GIVEN INFORMATION —
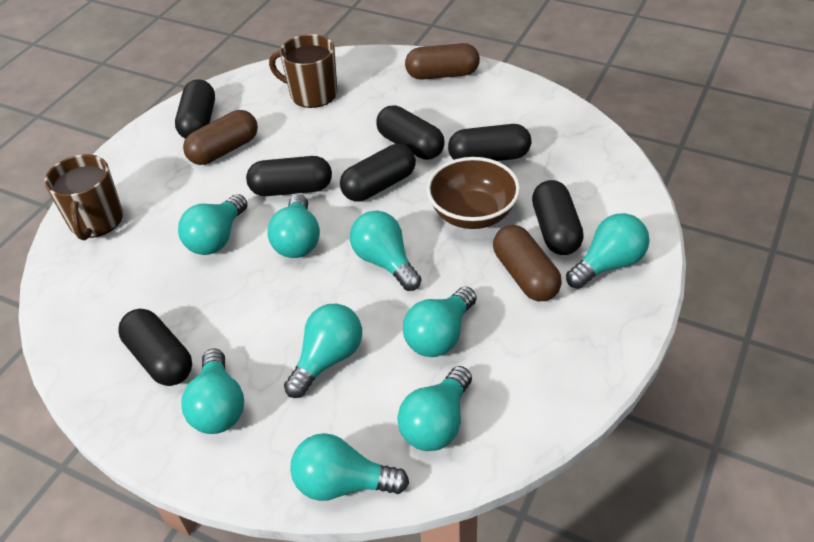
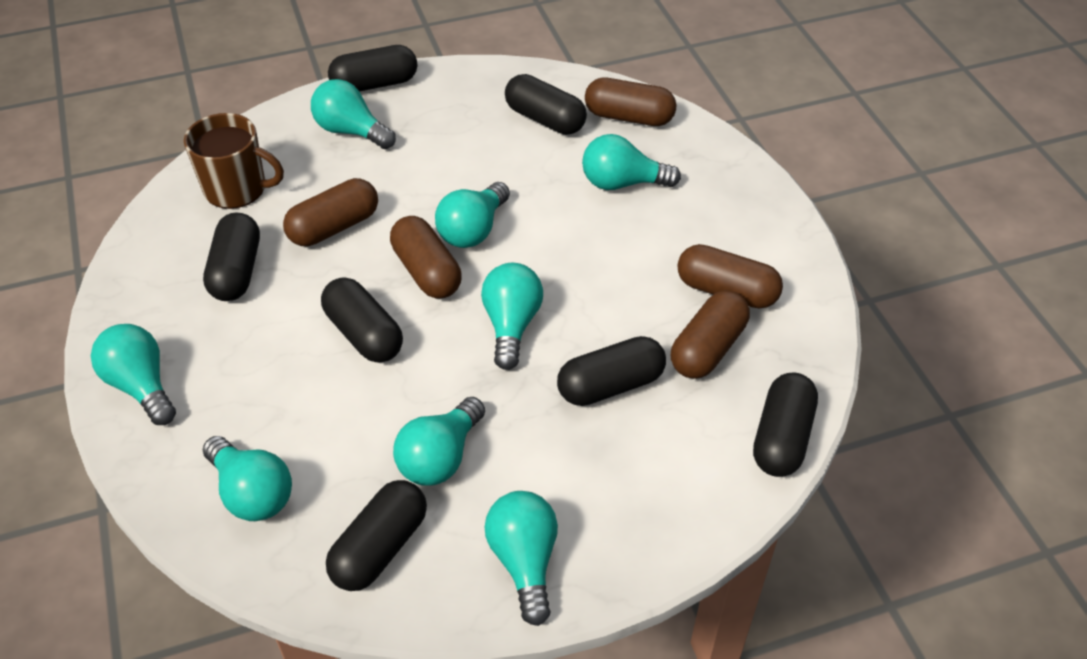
brown bowl: 1 -> 0
brown capsule: 3 -> 5
brown mug: 2 -> 1
turquoise light bulb: 9 -> 8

PROBLEM — The whole listing above, minus its pictures, is what you should write out word for word.

RESULT —
brown bowl: 1 -> 0
brown capsule: 3 -> 5
brown mug: 2 -> 1
turquoise light bulb: 9 -> 8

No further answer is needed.